> **DIRECTION**
Report every line in the listing below that contains the string "numericTimeSignature", reproducing each line in full.

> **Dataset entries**
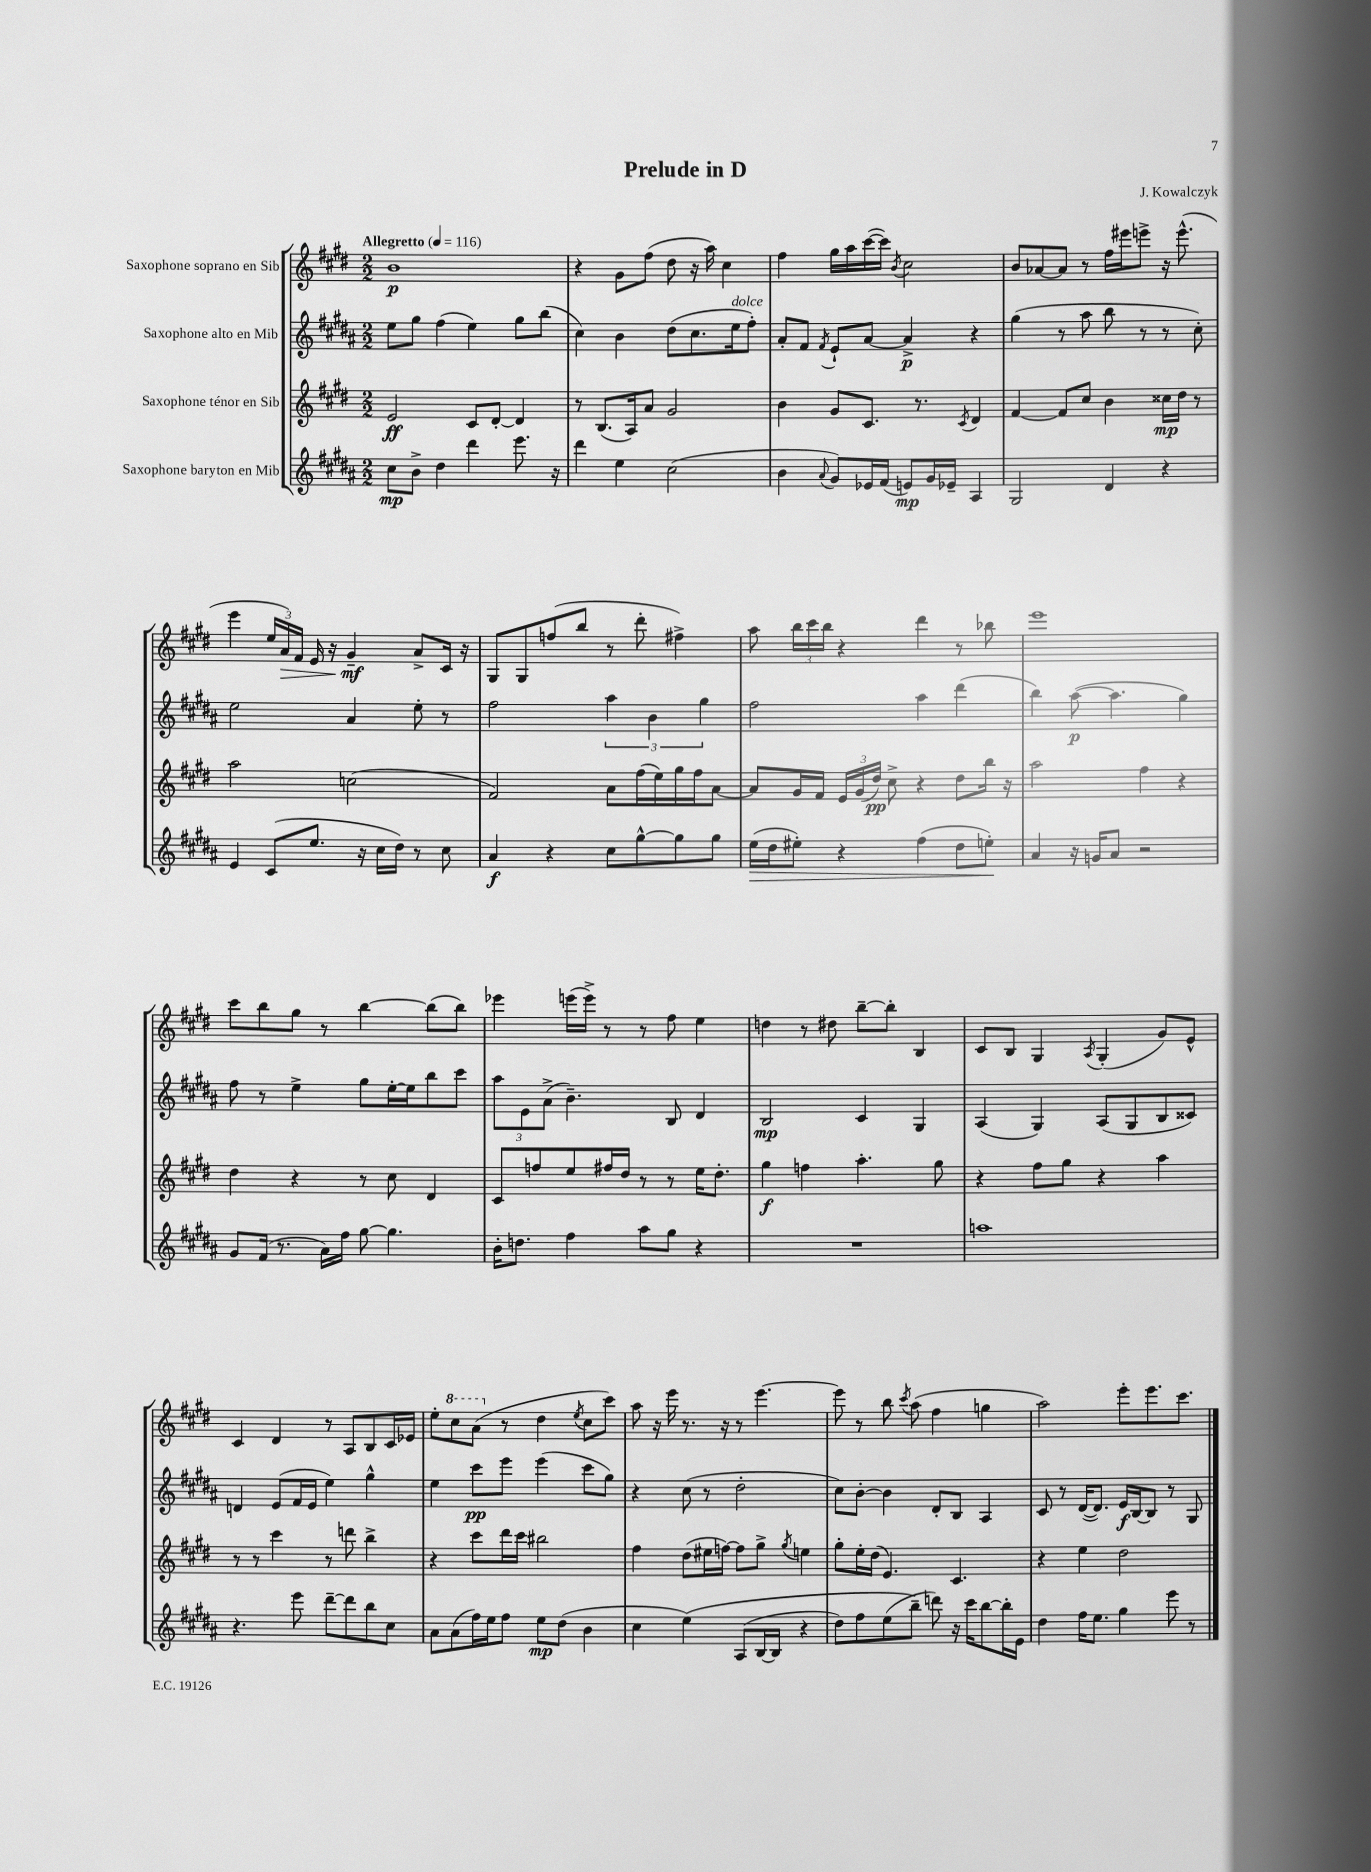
\header { title = "Prelude in D" composer = "J. Kowalczyk" }
<<
\new StaffGroup <<
\new Staff = "s0" \with { instrumentName = "Saxophone soprano en Sib" } {
    \clef treble \key e \major \numericTimeSignature \time 2/2 \tempo "Allegretto" 4 = 116
    \autoBeamOff b'1\p |
    r4 gis'8[ fis''8]( dis''8 r16 a''16) cis''4 |
    fis''4 gis''16[ a''16 cis'''16~( cis'''16]) \acciaccatura { b'8 } cis''2 |
    b'8[ aes'8~ aes'8] r8 fis''16[ eis'''16 e'''8]-> r16 e'''8.-^( |
    e'''4 \tuplet 3/2 { e''16[ a'16\>) fis'16] } e'16 r16 gis'4--\mf\! a'8[-> cis'16] r16 |
    gis8[ gis8 f''8( b''8] r8 dis'''8-. fis''4->) |
    a''8 \tuplet 3/2 { b''16[ cis'''16 b''16] } r4 dis'''4 r8 bes''8 |
    e'''1 |
    cis'''8[ b''8 gis''8] r8 b''4~ b''8[( b''8]) |
    ees'''4 e'''16[( e'''16]->) r8 r8 fis''8 e''4 |
    d''4 r8 dis''8 b''8[~-- b''8]-. b4 |
    cis'8[ b8] gis4 \acciaccatura { a8 } gis4-.( gis'8[) e'8]-^ |
    cis'4 dis'4 r8 a8[ b8 cis'16 ees'16] |
    e''8[-. \ottava #1 cis'''8 a''8]( \ottava #0 r8 dis''4 \acciaccatura { e''8 } cis''8[ cis'''8]) |
    a''8 r16 e'''16 r8. r16 r8 e'''4.~ |
    e'''8 r8 b''8 \acciaccatura { cis'''8 } a''8( fis''4 g''4 |
    a''2) e'''8[-. e'''8. cis'''8.] \bar "|." |
}
\new Staff = "s1" \with { instrumentName = "Saxophone alto en Mib" } {
    \clef treble \key b \major \numericTimeSignature \time 2/2
    \autoBeamOff e''8[ gis''8] fis''4( e''4) gis''8[ b''8]( |
    cis''4) b'4 dis''8[( cis''8. e''16^\markup { \italic "dolce" } fis''8]-.) |
    ais'8[-. fis'8] \acciaccatura { fis'8 } e'8[-! ais'8]~ ais'4->\p r4 |
    gis''4( r8 ais''8 b''8 r8 r8 cis''8-.) |
    e''2 ais'4 e''8-. r8 |
    fis''2 \tuplet 3/2 { ais''4 b'4 gis''4 } |
    fis''2 ais''4 dis'''4( |
    b''4) ais''8~\p( ais''4. gis''4) |
    fis''8 r8 e''4-> gis''8[ e''16~-. e''16 b''8 cis'''8] |
    \tuplet 3/2 { ais''8[ e'8 ais'8]->( } b'4.--) b8 dis'4 |
    b2\mp cis'4 gis4 |
    ais4( gis4) ais8[( gis8 b8 cisis'8]) |
    d'4 e'8[( fis'16 e'16] e''4) gis''4-^ |
    e''4 cis'''8[\pp e'''8] e'''4( cis'''8[ gis''8]) |
    r4 cis''8( r8 dis''2-. |
    cis''8[) b'8]~-. b'4 dis'8[-. b8] ais4 |
    cis'8 r8 dis'16[~( dis'8.]) e'16[\f b16~ b8] r8 gis8 \bar "|." |
}
\new Staff = "s2" \with { instrumentName = "Saxophone ténor en Sib" } {
    \clef treble \key e \major \numericTimeSignature \time 2/2
    \autoBeamOff e'2\ff cis'8[ dis'8]~-. dis'4 |
    r8 b8.[( a16) a'8] gis'2 |
    b'4 gis'8[ cis'8.] r8. \acciaccatura { cis'8 } dis'4 |
    fis'4~ fis'8[ cis''8] b'4 cisis''16[\mp dis''16] r8 |
    a''2 c''2( |
    fis'2) a'8[ fis''16( e''16) gis''16 fis''16 a'8]~ |
    a'8[ gis'16 fis'16] \tuplet 3/2 { e'16[ gis'16( dis''16]\pp) } cis''8-> r4 dis''8[ b''16] r16 |
    a''2 fis''4 r4 |
    dis''4 r4 r8 cis''8 dis'4 |
    cis'8[ f''8 e''8 fis''16 dis''16] r8 r8 e''16[ dis''8.]-. |
    gis''4\f f''4 a''4.-. gis''8 |
    r4 fis''8[ gis''8] r4 a''4 |
    r8 r8 cis'''4 r8 d'''8 b''4-> |
    r4 cis'''8[ dis'''16 cis'''16] bis''2 |
    fis''4 dis''8[( eis''16 f''16]~) f''8[ gis''8]-> \acciaccatura { gis''8 } e''4 |
    gis''8[-. e''16-. dis''16]( e'4.) cis'4. |
    r4 e''4 dis''2 \bar "|." |
}
\new Staff = "s3" \with { instrumentName = "Saxophone baryton en Mib" } {
    \clef treble \key b \major \numericTimeSignature \time 2/2
    \autoBeamOff cis''8[\mp b'8]-> dis''4 dis'''4 e'''8. r16 |
    dis'''4 e''4 cis''2( |
    b'4 \appoggiatura { ais'8 } gis'8[) ees'16 fis'16]( e'8[\mp) gis'16 ees'16]-- ais4 |
    gis2 dis'4 r4 |
    e'4 cis'8[( e''8.] r16 cis''16[ dis''16]) r8 cis''8 |
    ais'4\f r4 cis''8[ gis''8~-^ gis''8 gis''8] |
    e''16[\>( dis''16 eis''8]-.) r4 fis''4( dis''8[ e''8]-.\!) |
    ais'4 r16 g'16[ ais'8] r2 |
    gis'8[ fis'16]( r8. ais'16[) fis''16] gis''8~ gis''4. |
    b'16[-. d''8.] fis''4 ais''8[ gis''8] r4 |
    R1 |
    a''1 |
    r4. e'''8 dis'''8[~-- dis'''8 b''8 cis''8] |
    ais'8[ ais'8( fis''16) e''16 fis''8] e''8[\mp dis''8]( b'4 |
    cis''4 e''4)\( ais8[( b16~ b16] r4 |
    dis''8[) fis''8 e''8( b''8]--\) d'''8) r16 cis'''16[ b''8~ b''16-. e'16] |
    dis''4 fis''16[ e''8.] gis''4 e'''8 r8 \bar "|." |
}
>>
>>
\layout { \context { \Score \remove "Bar_number_engraver" } }
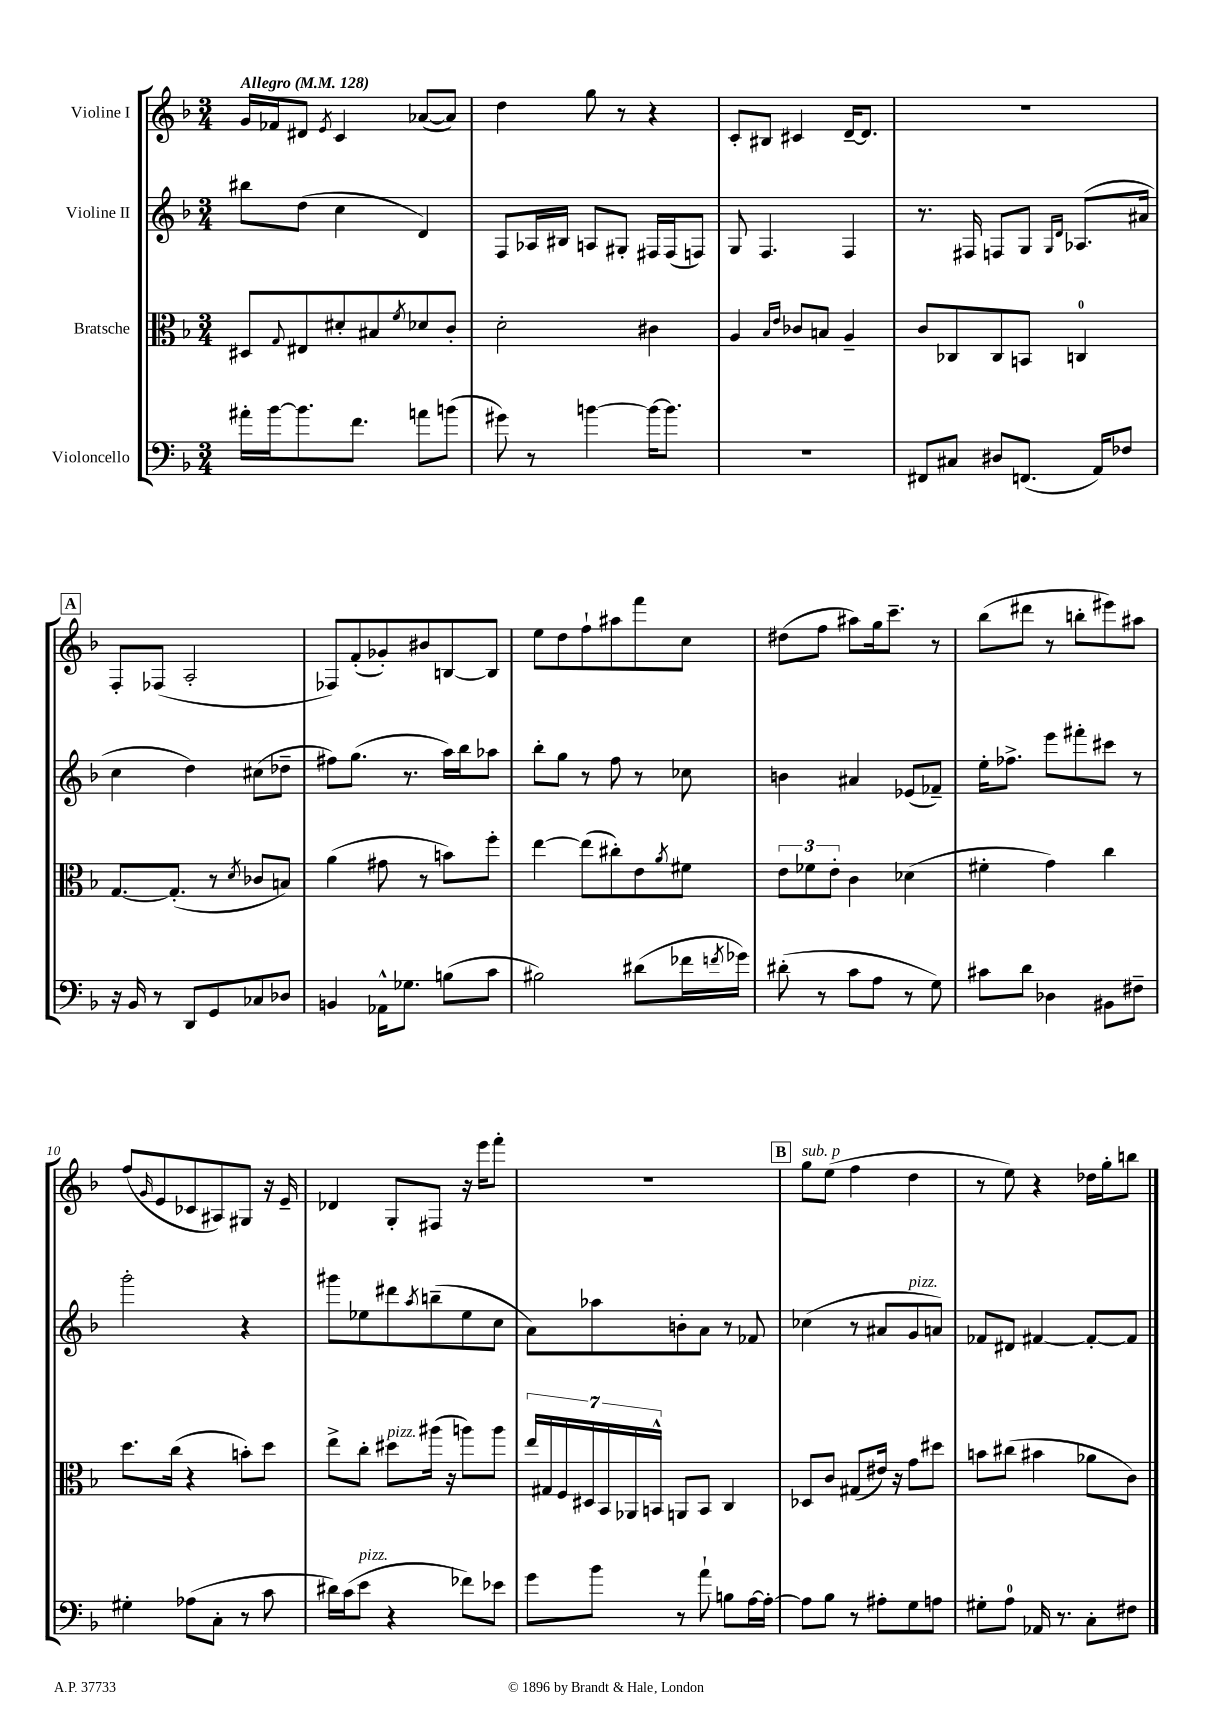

> **CORRECT RESPONSE**
    \clef treble \key e \major \numericTimeSignature \time 2/2 \tempo "Allegretto" 4 = 116
    \clef treble \key b \major \numericTimeSignature \time 2/2
    \clef treble \key e \major \numericTimeSignature \time 2/2
    \clef treble \key b \major \numericTimeSignature \time 2/2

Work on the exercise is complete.